Exercise data
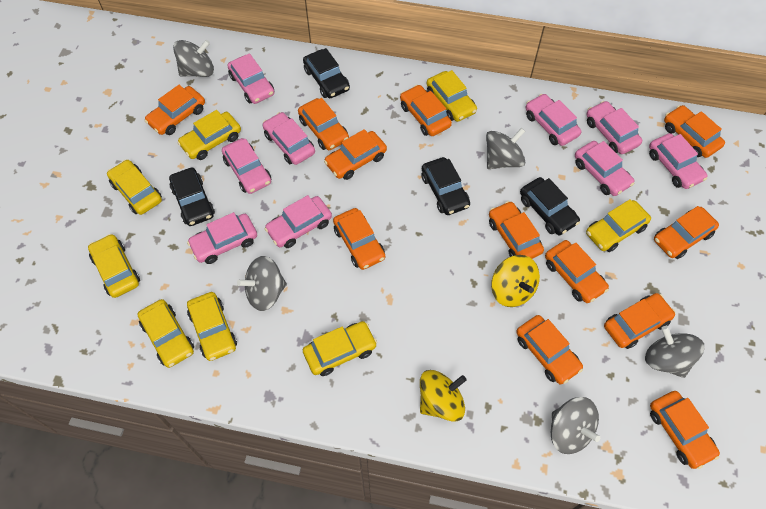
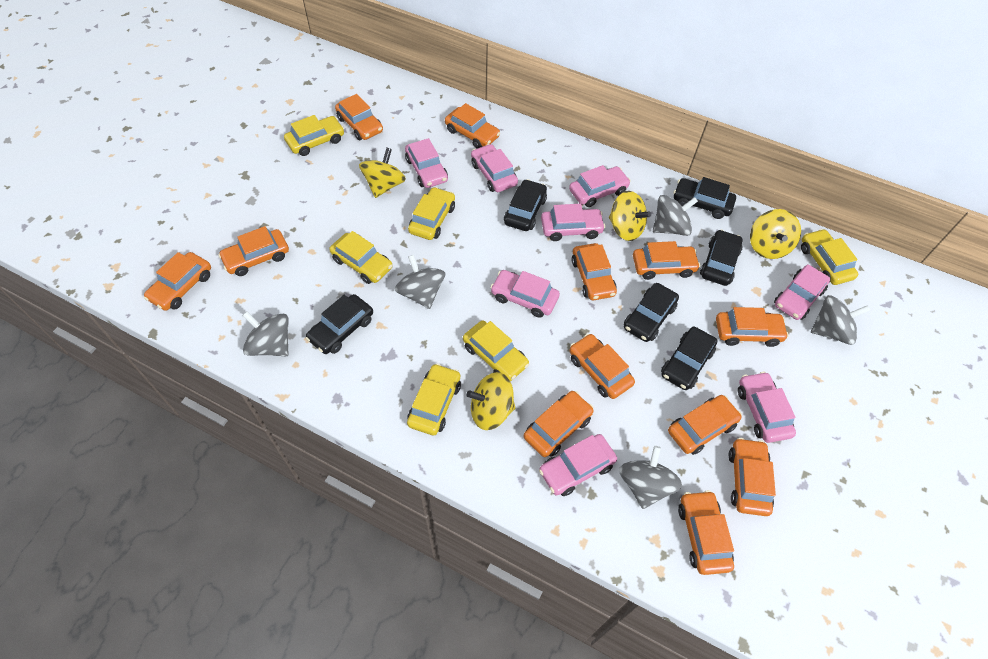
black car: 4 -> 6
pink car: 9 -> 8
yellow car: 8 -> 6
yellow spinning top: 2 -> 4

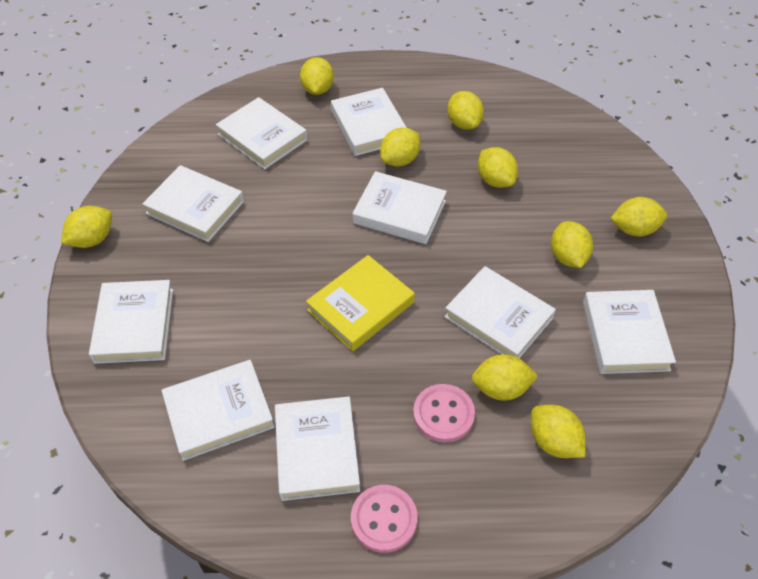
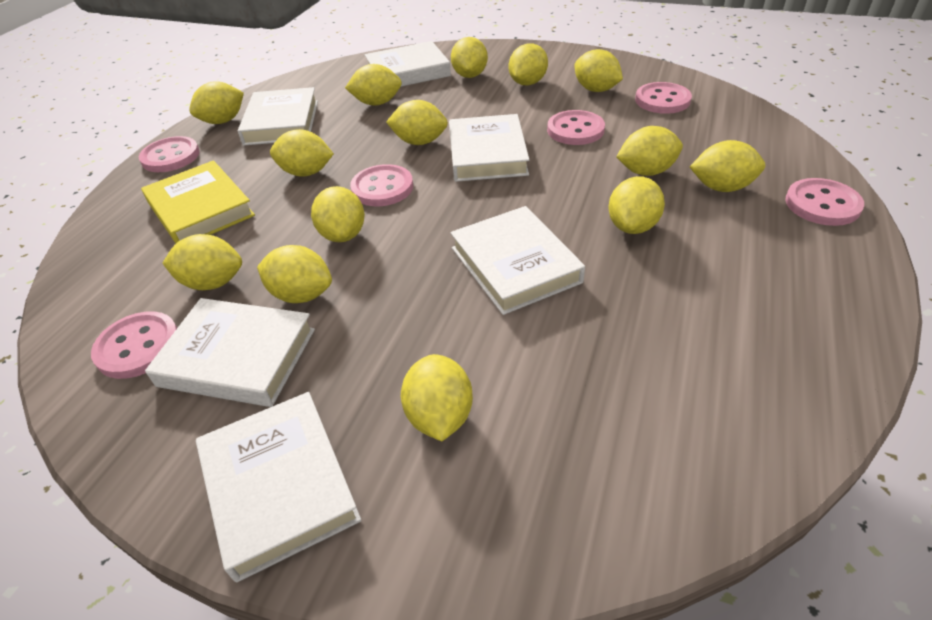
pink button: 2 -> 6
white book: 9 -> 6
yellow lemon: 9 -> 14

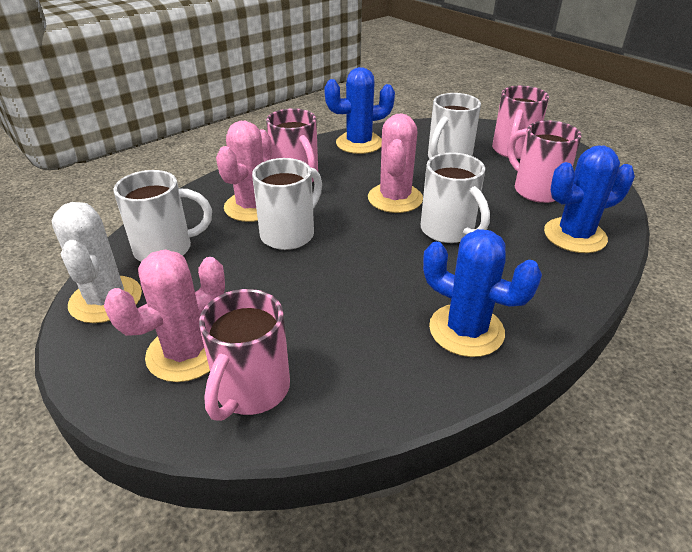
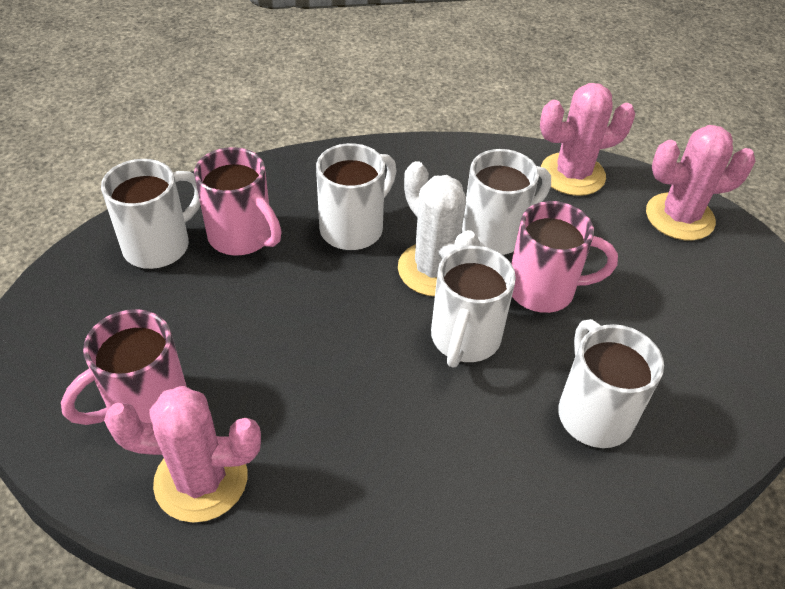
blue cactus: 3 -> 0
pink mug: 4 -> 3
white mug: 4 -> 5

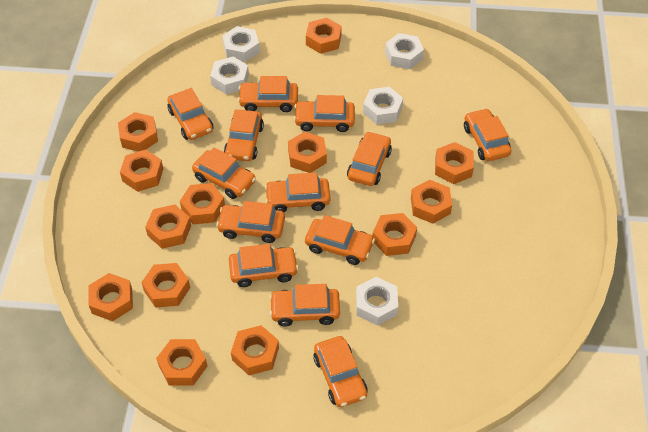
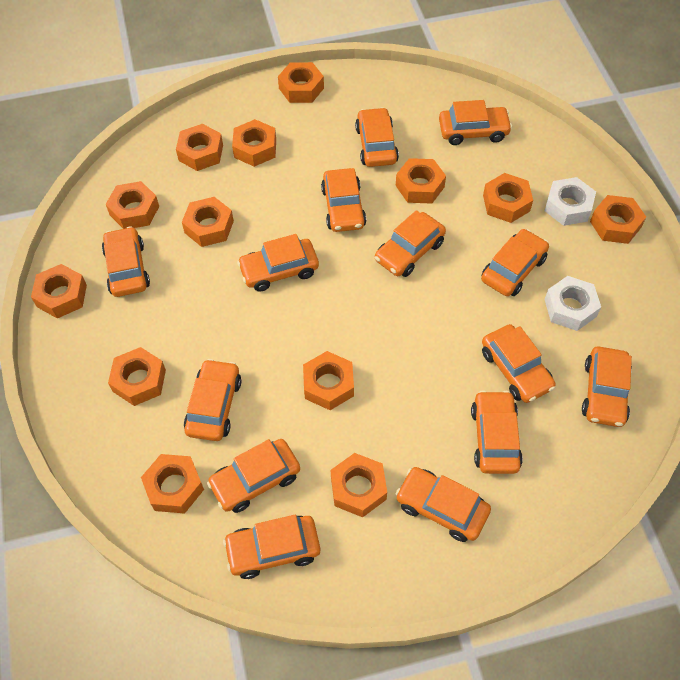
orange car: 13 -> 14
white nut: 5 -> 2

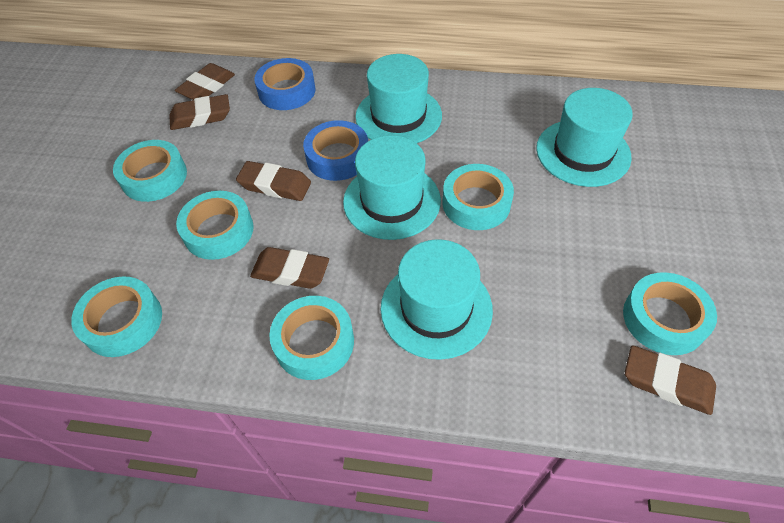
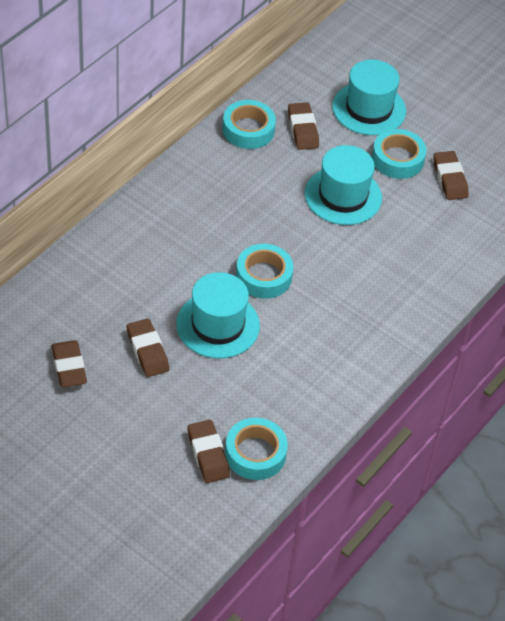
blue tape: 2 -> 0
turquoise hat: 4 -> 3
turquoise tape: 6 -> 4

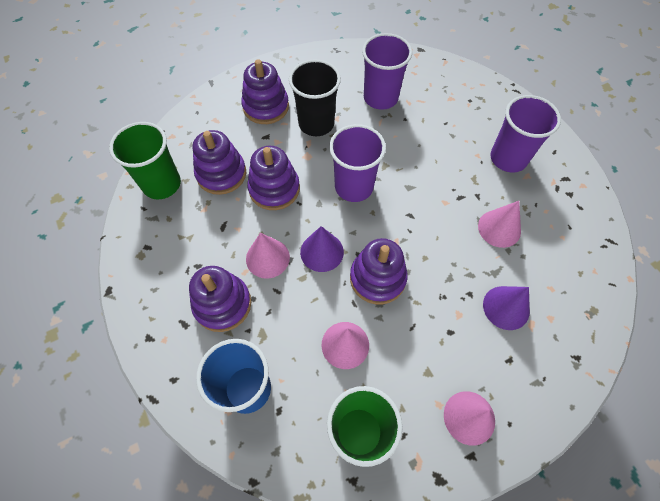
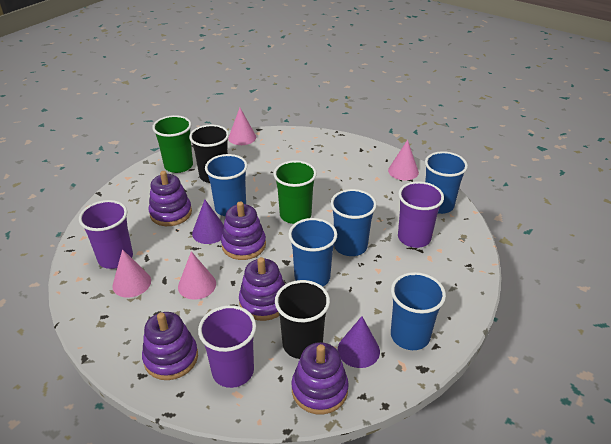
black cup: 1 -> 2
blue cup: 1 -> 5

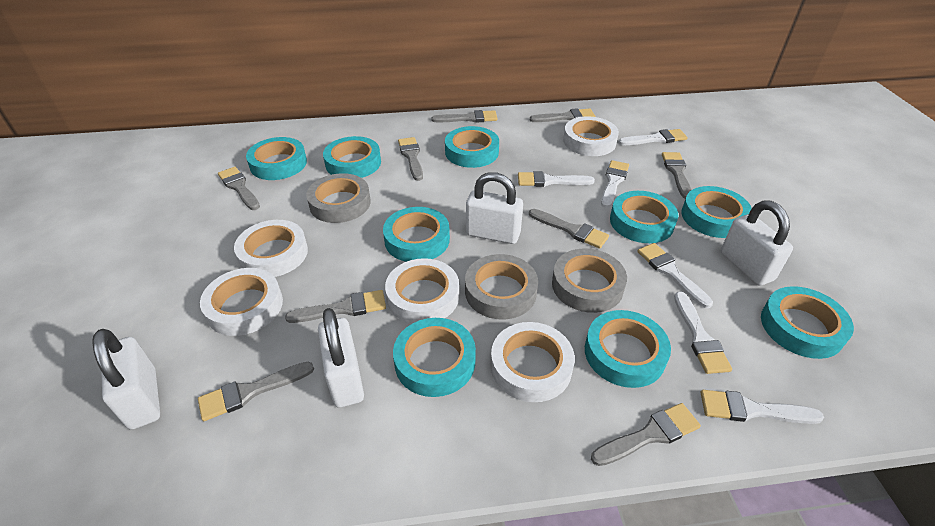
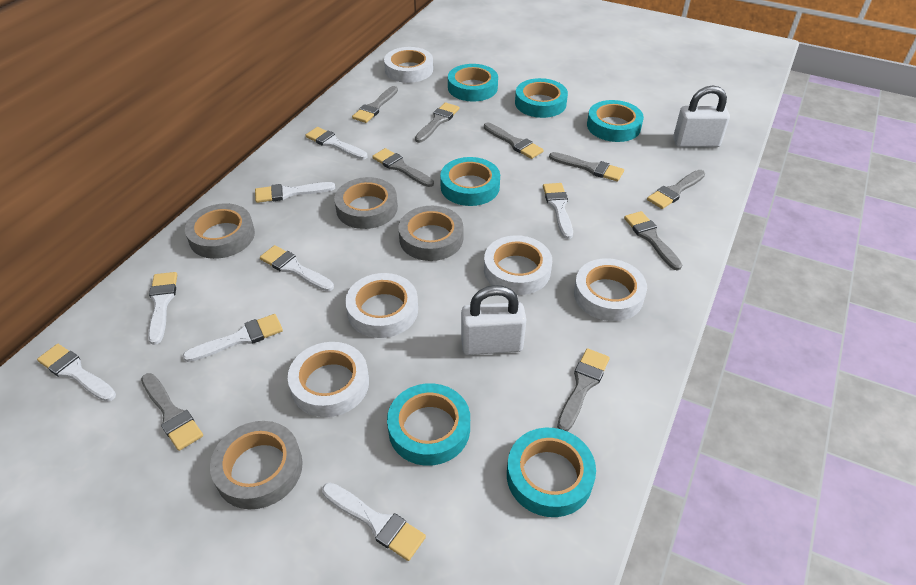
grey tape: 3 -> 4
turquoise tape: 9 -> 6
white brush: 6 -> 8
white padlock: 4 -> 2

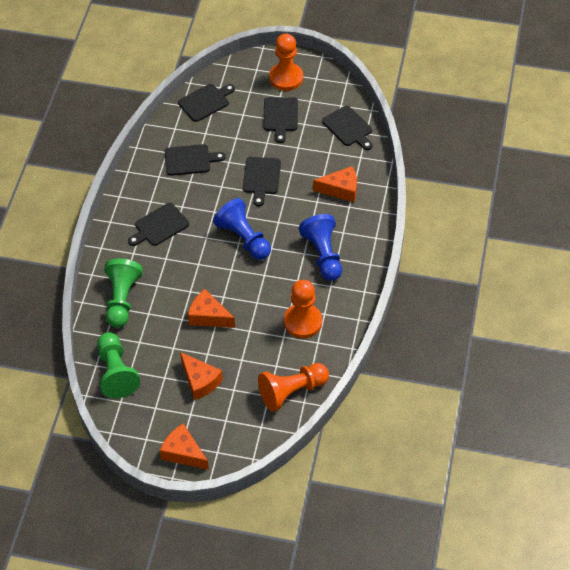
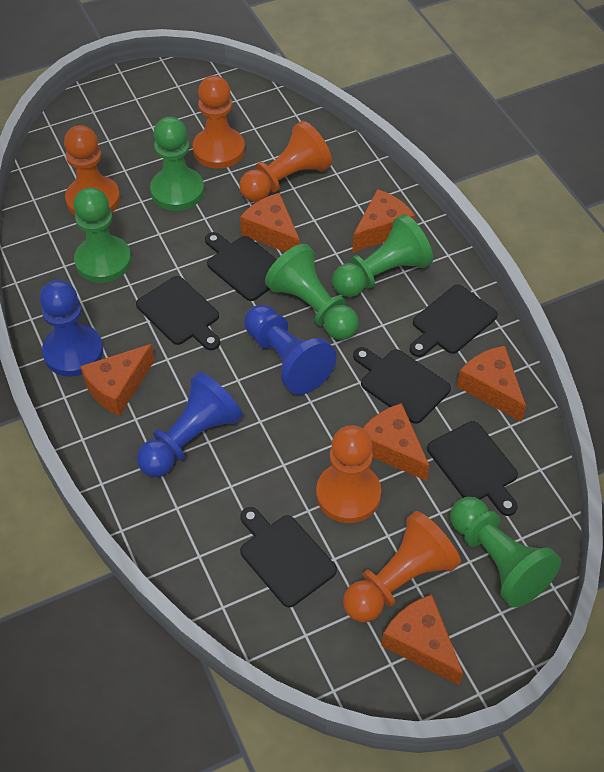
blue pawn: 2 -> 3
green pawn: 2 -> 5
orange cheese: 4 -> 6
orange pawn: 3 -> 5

Your objective
Print the stretch of the data from the line with "white nut: 5 -> 2" through its last line, exactly and with both ends kept. Omit pictures.

Task solution
white nut: 5 -> 2

blue tape: 2 -> 0
turquoise hat: 4 -> 3
turquoise tape: 6 -> 4

black cup: 1 -> 2
blue cup: 1 -> 5

grey tape: 3 -> 4
turquoise tape: 9 -> 6
white brush: 6 -> 8
white padlock: 4 -> 2

blue pawn: 2 -> 3
green pawn: 2 -> 5
orange cheese: 4 -> 6
orange pawn: 3 -> 5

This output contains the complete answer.